WHAT IS NEEDED
Return all lines in the material below that contain "brown".
################
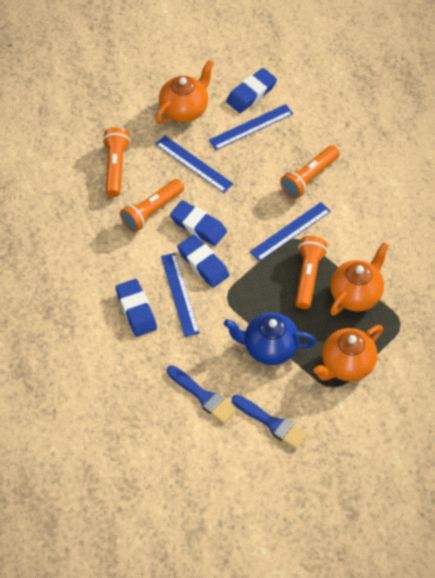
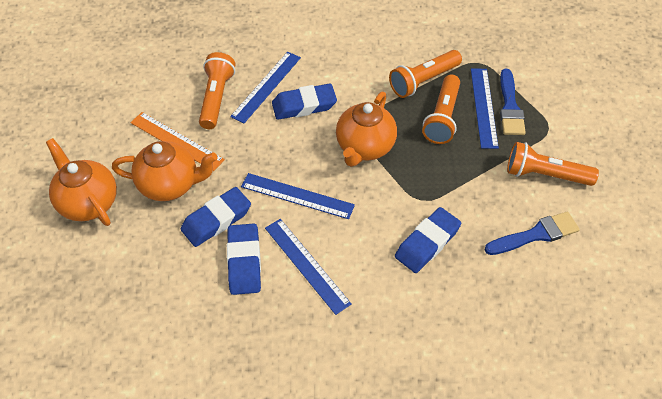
blue teapot: 1 -> 0
orange ruler: 0 -> 1

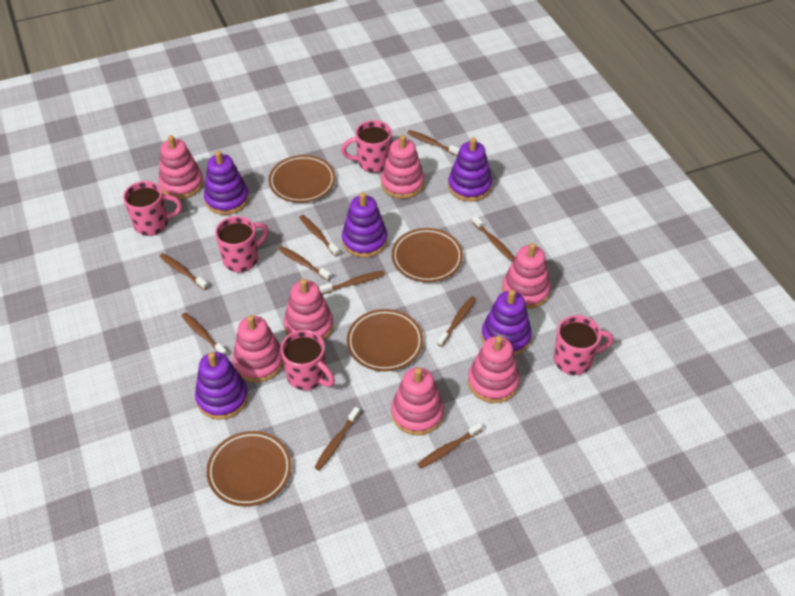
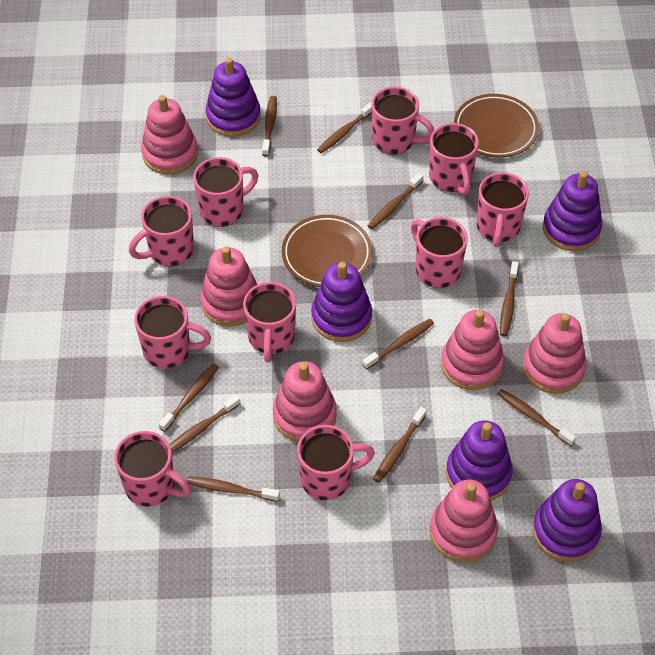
brown plate: 4 -> 2
pink mug: 5 -> 10
pink stacking toy: 7 -> 6

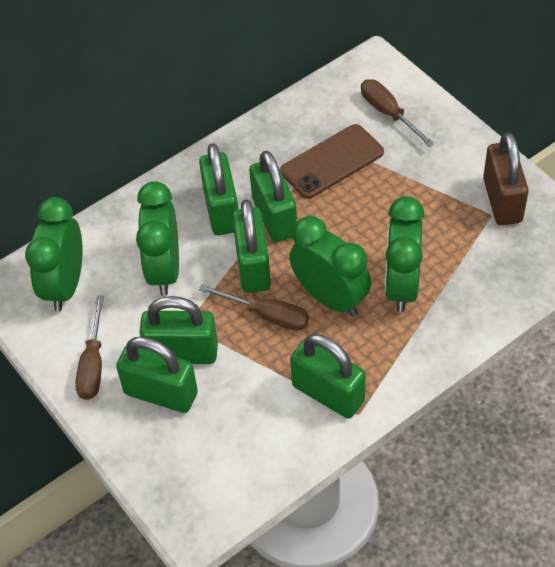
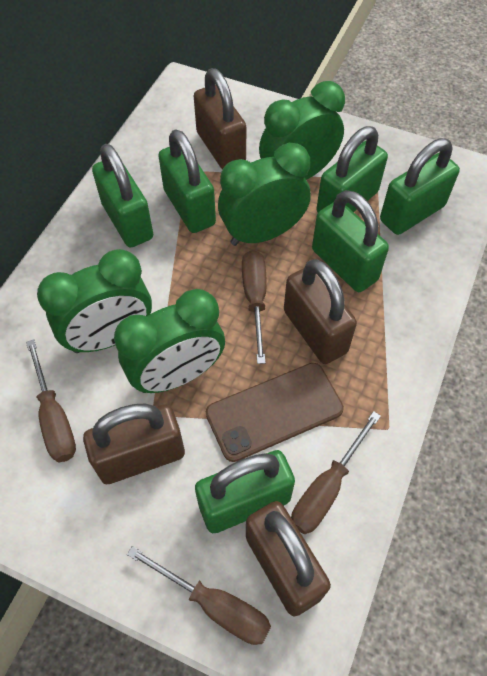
brown padlock: 1 -> 4
brown screwdriver: 3 -> 4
################
THE COMPLETED TASK
brown plate: 4 -> 2
brown padlock: 1 -> 4
brown screwdriver: 3 -> 4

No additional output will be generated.